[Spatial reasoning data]
+-------+
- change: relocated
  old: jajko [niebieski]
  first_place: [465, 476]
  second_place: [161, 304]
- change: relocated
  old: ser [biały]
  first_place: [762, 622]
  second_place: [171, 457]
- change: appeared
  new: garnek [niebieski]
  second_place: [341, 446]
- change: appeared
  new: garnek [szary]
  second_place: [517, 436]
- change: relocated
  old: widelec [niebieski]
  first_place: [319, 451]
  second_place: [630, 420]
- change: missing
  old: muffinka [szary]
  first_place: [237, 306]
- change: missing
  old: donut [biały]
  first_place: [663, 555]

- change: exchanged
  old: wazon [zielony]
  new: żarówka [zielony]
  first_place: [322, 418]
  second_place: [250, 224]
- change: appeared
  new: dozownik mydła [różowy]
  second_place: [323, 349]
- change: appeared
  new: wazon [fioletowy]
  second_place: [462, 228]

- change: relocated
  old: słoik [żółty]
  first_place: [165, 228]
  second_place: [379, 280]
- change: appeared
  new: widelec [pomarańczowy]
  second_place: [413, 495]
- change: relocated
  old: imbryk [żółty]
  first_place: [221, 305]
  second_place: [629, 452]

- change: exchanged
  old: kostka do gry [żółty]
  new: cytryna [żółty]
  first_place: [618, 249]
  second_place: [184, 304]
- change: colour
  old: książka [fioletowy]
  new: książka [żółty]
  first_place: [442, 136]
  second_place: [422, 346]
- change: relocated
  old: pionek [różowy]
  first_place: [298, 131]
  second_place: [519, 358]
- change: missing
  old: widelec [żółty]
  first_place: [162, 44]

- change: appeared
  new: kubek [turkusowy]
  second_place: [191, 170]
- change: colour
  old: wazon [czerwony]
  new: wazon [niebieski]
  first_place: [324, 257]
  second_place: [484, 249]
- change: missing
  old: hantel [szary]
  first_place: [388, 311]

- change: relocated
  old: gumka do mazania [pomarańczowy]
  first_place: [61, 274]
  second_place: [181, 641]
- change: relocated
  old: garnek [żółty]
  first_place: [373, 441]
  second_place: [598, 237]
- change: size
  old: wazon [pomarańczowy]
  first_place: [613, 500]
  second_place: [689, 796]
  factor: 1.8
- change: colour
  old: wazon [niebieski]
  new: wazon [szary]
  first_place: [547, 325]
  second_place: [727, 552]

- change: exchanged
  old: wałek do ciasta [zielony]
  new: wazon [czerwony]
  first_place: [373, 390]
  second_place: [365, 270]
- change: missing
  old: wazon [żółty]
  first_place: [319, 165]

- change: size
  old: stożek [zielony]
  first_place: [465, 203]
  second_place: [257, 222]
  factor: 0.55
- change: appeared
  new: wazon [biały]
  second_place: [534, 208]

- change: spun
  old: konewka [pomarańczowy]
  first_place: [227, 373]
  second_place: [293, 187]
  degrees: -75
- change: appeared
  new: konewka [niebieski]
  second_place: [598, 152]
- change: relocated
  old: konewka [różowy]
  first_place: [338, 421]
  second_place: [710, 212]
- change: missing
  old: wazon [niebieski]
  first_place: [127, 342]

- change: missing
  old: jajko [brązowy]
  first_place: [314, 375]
+-------+
BRIEF:
Only the lines above from the line with "first_place: [762, 622]" to the line with "old: donut [biały]", those two lines included, should be reproduced exactly.

ANSWER TO THE PROBLEM:
  first_place: [762, 622]
  second_place: [171, 457]
- change: appeared
  new: garnek [niebieski]
  second_place: [341, 446]
- change: appeared
  new: garnek [szary]
  second_place: [517, 436]
- change: relocated
  old: widelec [niebieski]
  first_place: [319, 451]
  second_place: [630, 420]
- change: missing
  old: muffinka [szary]
  first_place: [237, 306]
- change: missing
  old: donut [biały]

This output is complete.